[Start of Attachment]
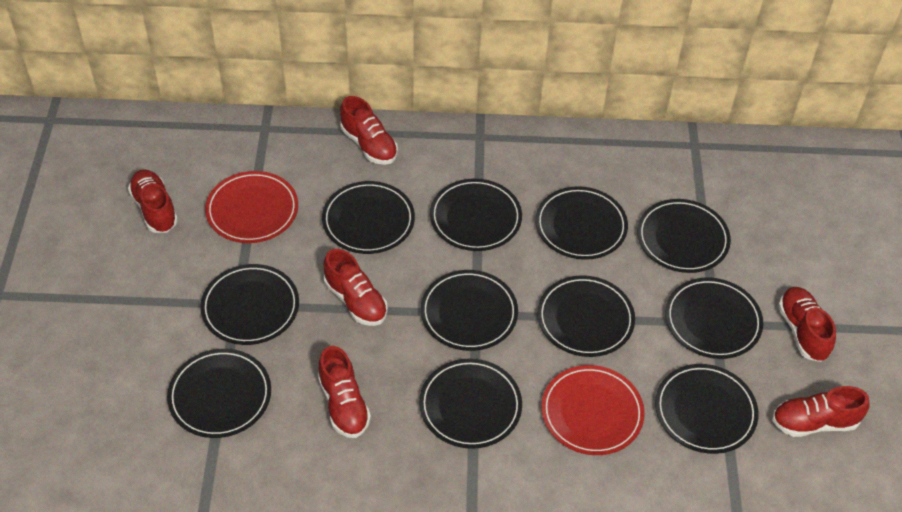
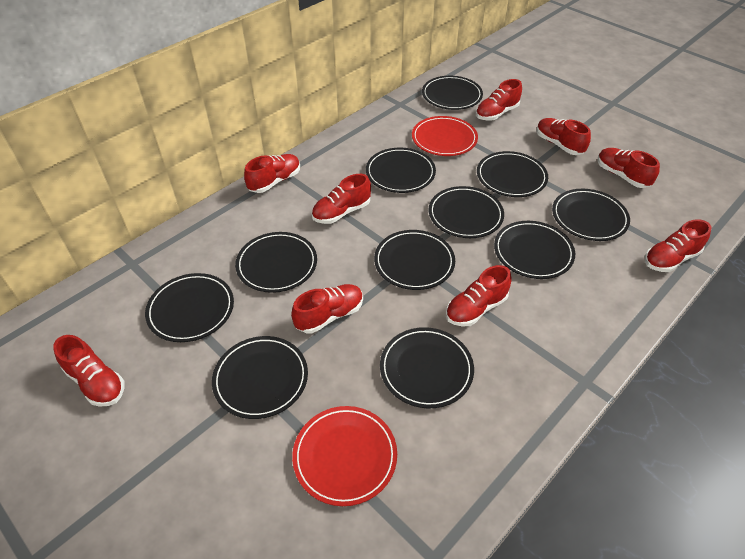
red shoe: 6 -> 9

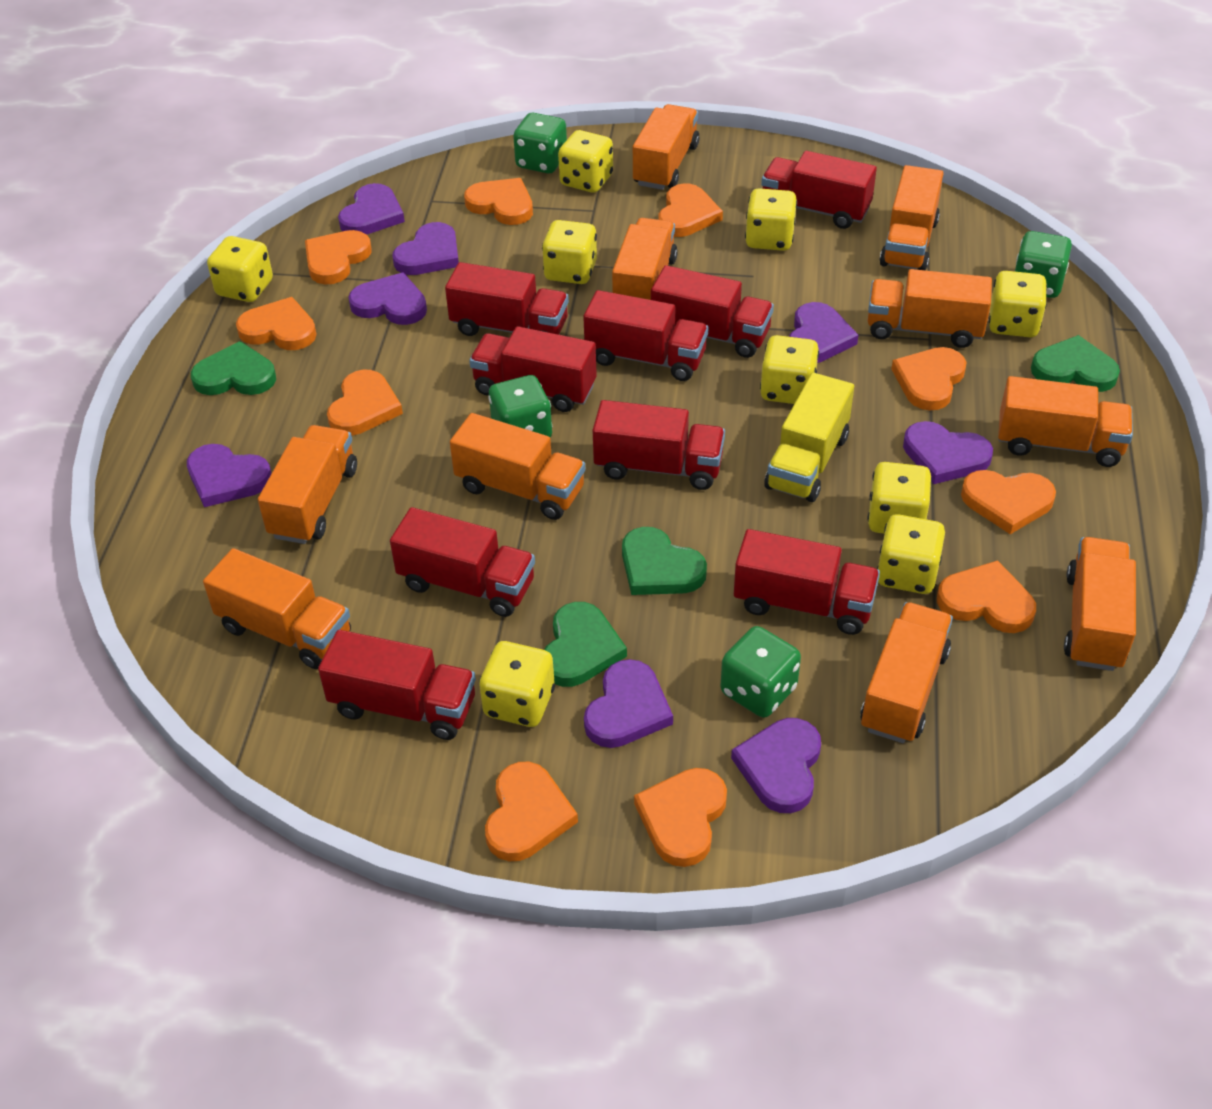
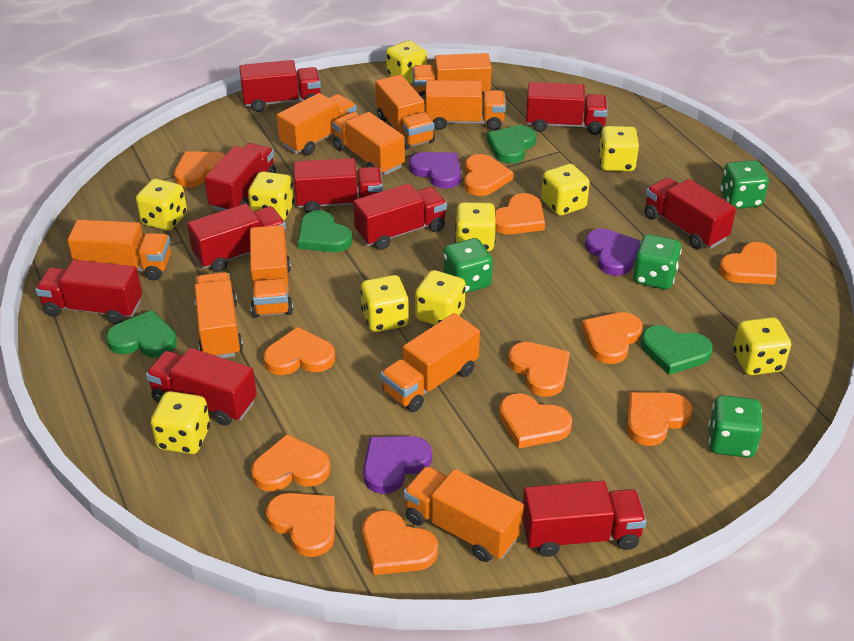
orange heart: 10 -> 12
purple heart: 8 -> 3
red truck: 9 -> 10
yellow dice: 9 -> 10
yellow truck: 1 -> 0

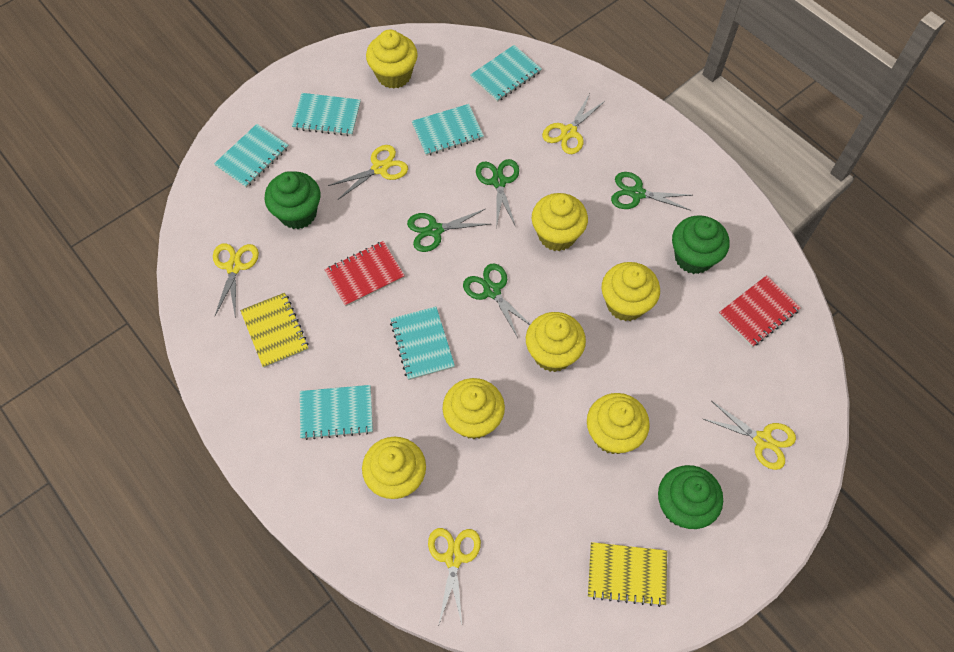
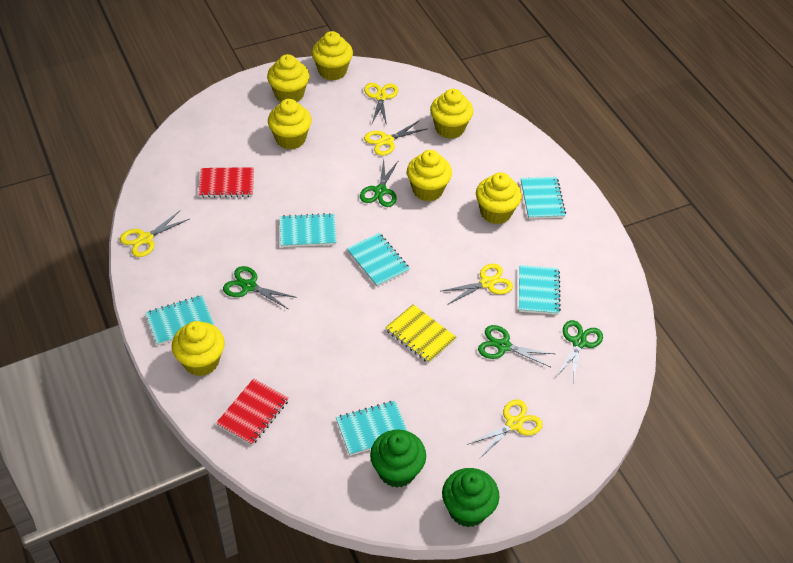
green cupcake: 3 -> 2
yellow notebook: 2 -> 1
[End of Attachment]
_PROBLEM TO SOLVE:_ Only the pictures should be left out; the rest of the material above must be repeated exactly.

_SOLUTION FOR THIS PROBLEM:_
red shoe: 6 -> 9

orange heart: 10 -> 12
purple heart: 8 -> 3
red truck: 9 -> 10
yellow dice: 9 -> 10
yellow truck: 1 -> 0

green cupcake: 3 -> 2
yellow notebook: 2 -> 1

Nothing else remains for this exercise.